_REQUIREMENT_
Every line of the entries that holds the word "tile" is to be copied.
# # # # # # #
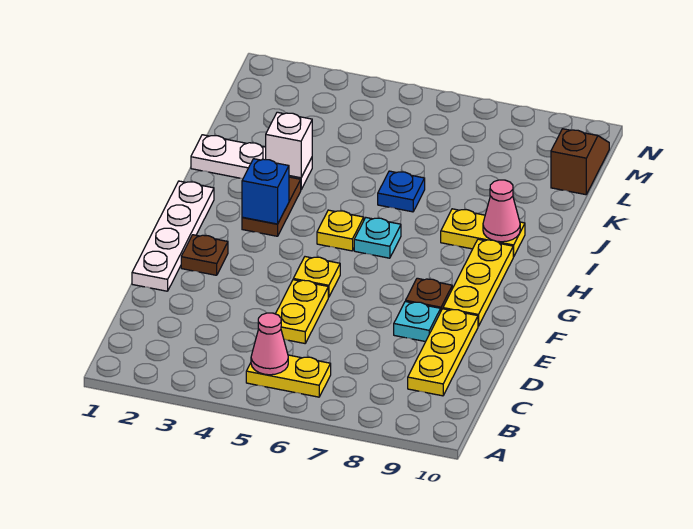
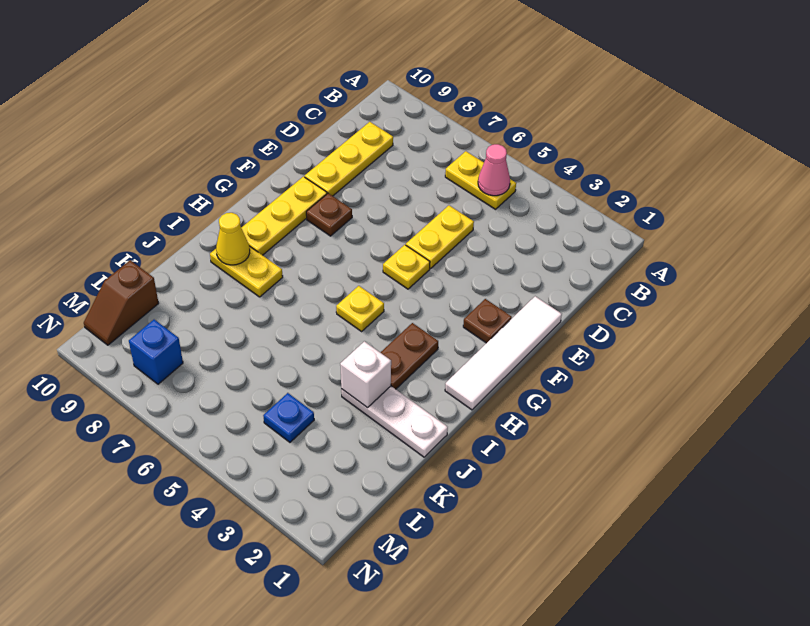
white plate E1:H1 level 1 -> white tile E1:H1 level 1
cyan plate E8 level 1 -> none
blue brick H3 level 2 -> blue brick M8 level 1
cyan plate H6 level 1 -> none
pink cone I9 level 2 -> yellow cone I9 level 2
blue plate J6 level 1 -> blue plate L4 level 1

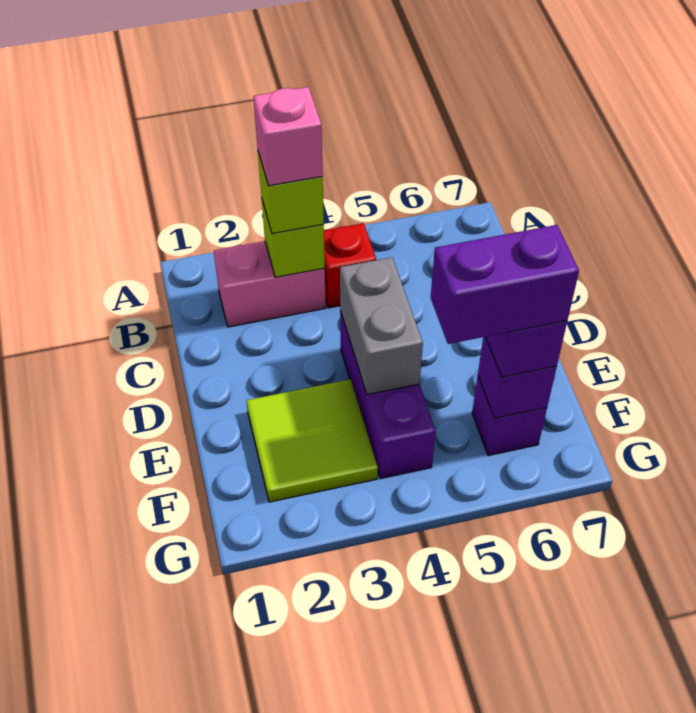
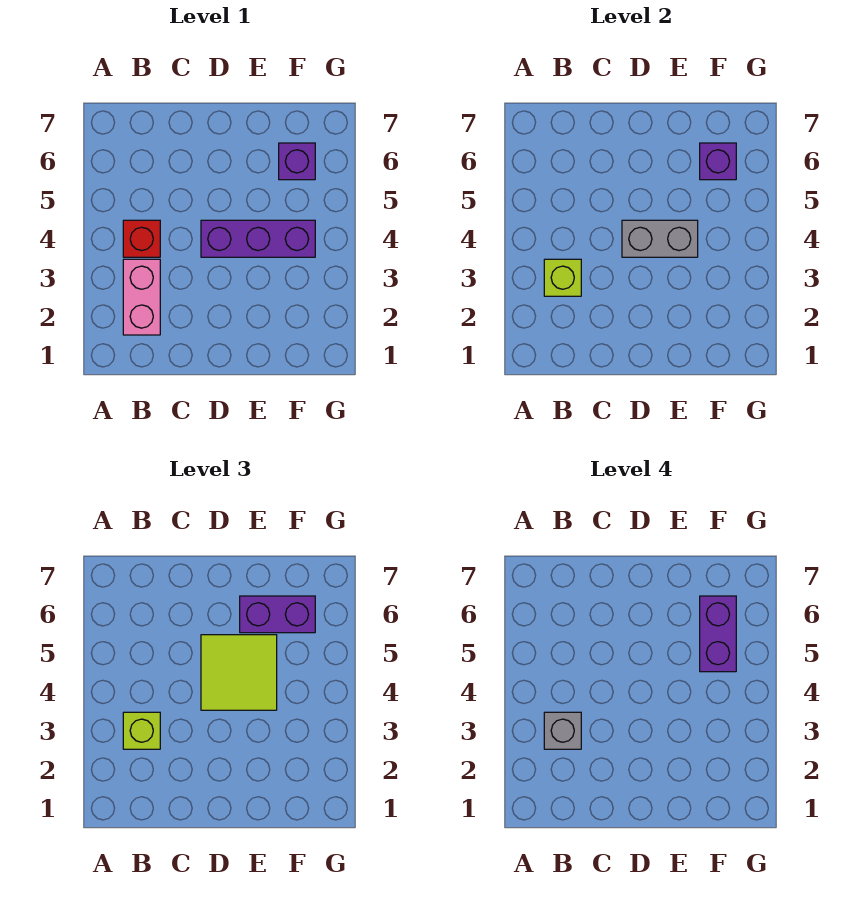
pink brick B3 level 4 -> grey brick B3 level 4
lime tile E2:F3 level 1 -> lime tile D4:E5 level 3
# # # # # # #
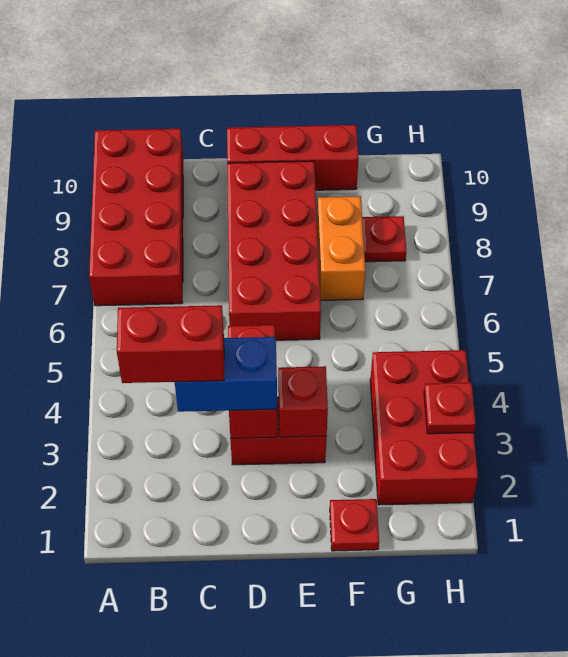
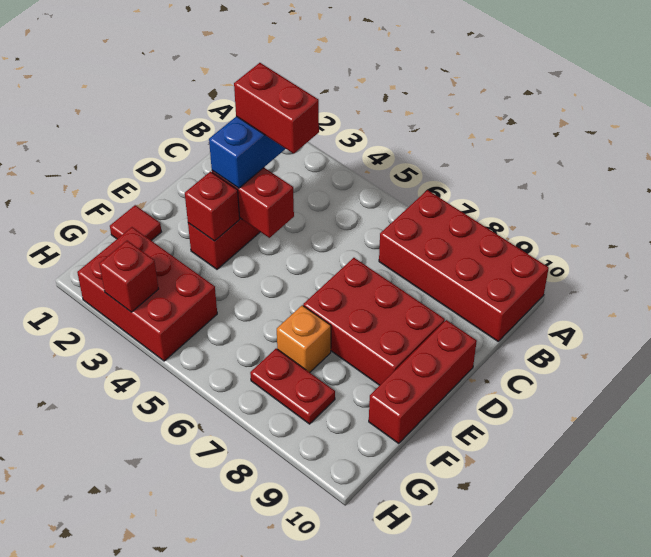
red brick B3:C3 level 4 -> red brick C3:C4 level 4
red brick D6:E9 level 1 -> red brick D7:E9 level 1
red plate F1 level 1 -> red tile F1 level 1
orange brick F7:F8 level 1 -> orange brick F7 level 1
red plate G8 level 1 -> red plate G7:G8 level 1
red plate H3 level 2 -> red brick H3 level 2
# # # # # # #
_TASK ANSWER_
white plate E1:H1 level 1 -> white tile E1:H1 level 1
lime tile E2:F3 level 1 -> lime tile D4:E5 level 3
red plate F1 level 1 -> red tile F1 level 1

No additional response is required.